**** INPUT DATA
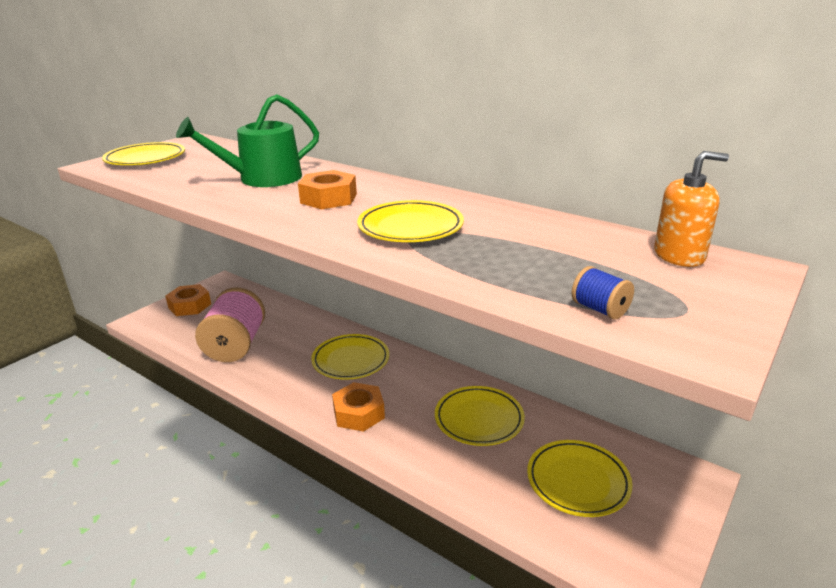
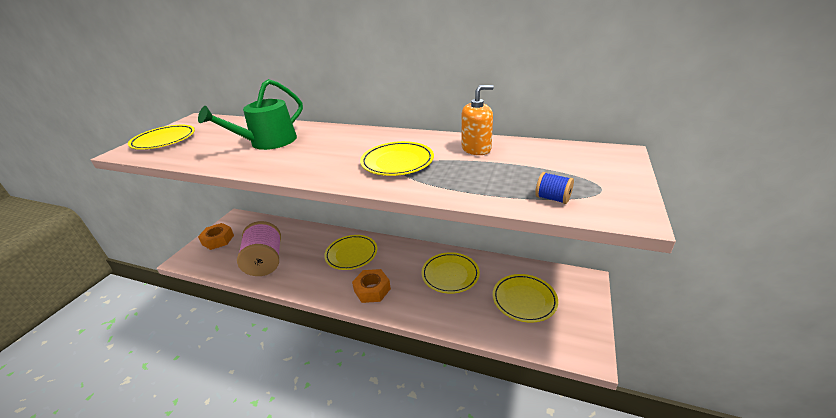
camera: 15 degrees left, 5 degrees up
orange nut [298,170,357,209] -> none
orange soap dispenser [654,151,729,267] -> orange soap dispenser moved to [462,85,494,155]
********
▶ _EXERCISE REQUIREMENTS_
Please write out all the data again word for word, but not the pictures.

▶ _ANSWER TO THIS EXERCISE_
camera: 15 degrees left, 5 degrees up
orange nut [298,170,357,209] -> none
orange soap dispenser [654,151,729,267] -> orange soap dispenser moved to [462,85,494,155]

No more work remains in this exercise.